EXERCISE REQUIREMENTS>
Note how many lines in the entries below contain the string "vase", and answer with that number and no other text.

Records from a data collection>
:::

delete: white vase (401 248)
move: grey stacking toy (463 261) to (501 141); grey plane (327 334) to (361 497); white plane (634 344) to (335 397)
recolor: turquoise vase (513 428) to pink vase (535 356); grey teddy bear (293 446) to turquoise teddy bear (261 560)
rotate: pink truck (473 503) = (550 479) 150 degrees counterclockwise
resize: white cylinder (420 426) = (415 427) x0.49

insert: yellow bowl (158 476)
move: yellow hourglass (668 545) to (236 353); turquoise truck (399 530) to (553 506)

:::

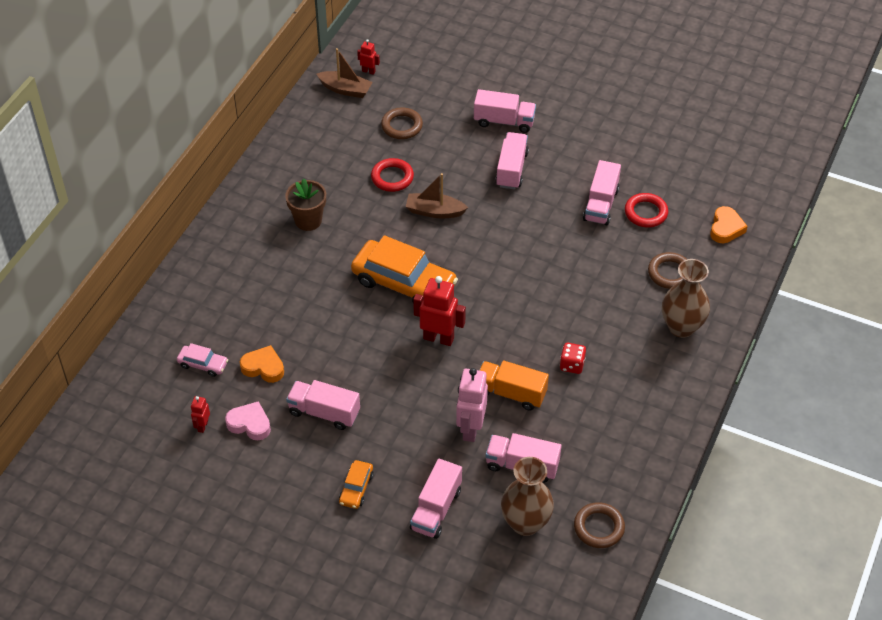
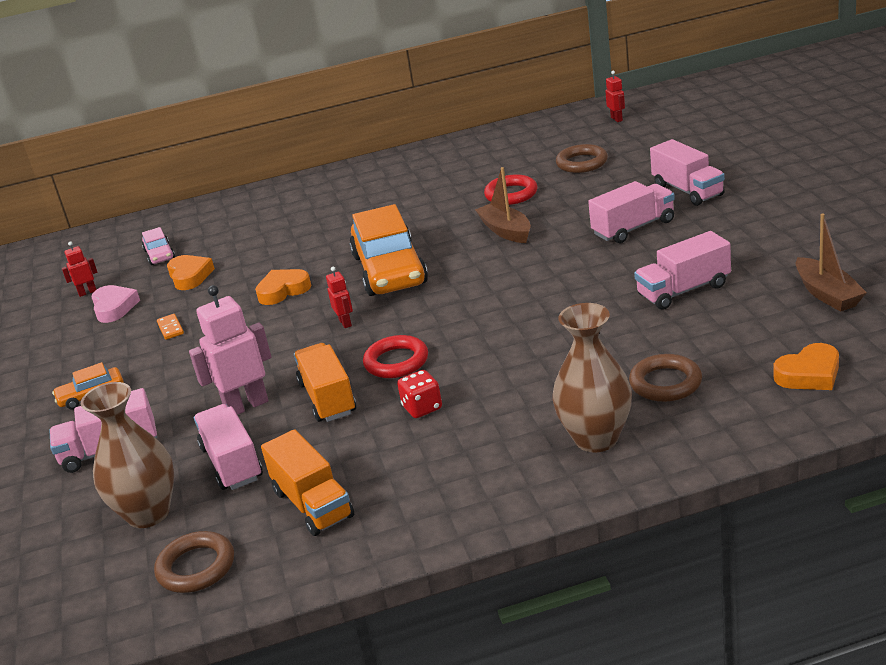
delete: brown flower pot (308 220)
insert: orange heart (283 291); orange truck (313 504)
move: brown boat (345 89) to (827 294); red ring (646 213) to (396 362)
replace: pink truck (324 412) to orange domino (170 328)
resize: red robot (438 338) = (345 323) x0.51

:::

OUTPUT OF THE TASK>
2